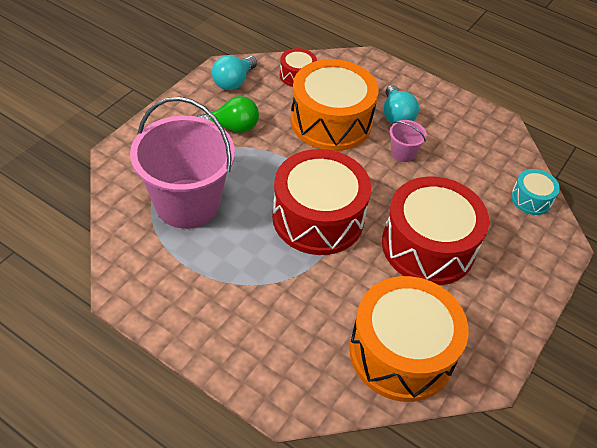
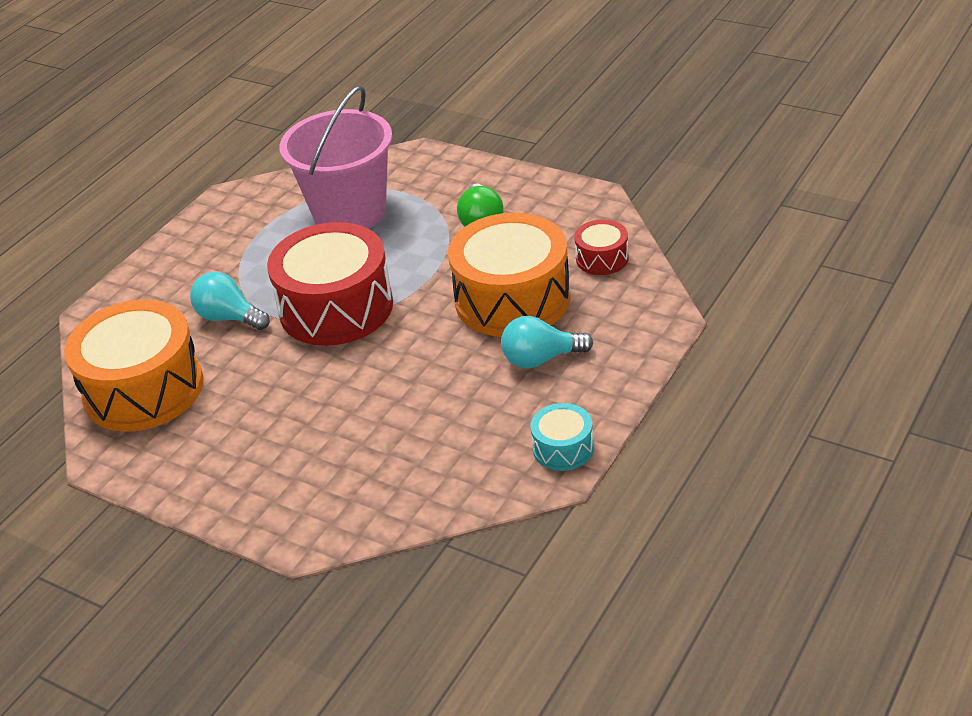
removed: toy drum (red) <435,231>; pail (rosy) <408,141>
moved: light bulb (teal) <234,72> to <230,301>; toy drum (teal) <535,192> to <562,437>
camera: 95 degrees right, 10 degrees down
○ ○ ○ ○
### PROBLEM TO SOLVE
Show me every line in the data above that includes "drum".

### OUTPUT BELOW
removed: toy drum (red) <435,231>; pail (rosy) <408,141>
moved: light bulb (teal) <234,72> to <230,301>; toy drum (teal) <535,192> to <562,437>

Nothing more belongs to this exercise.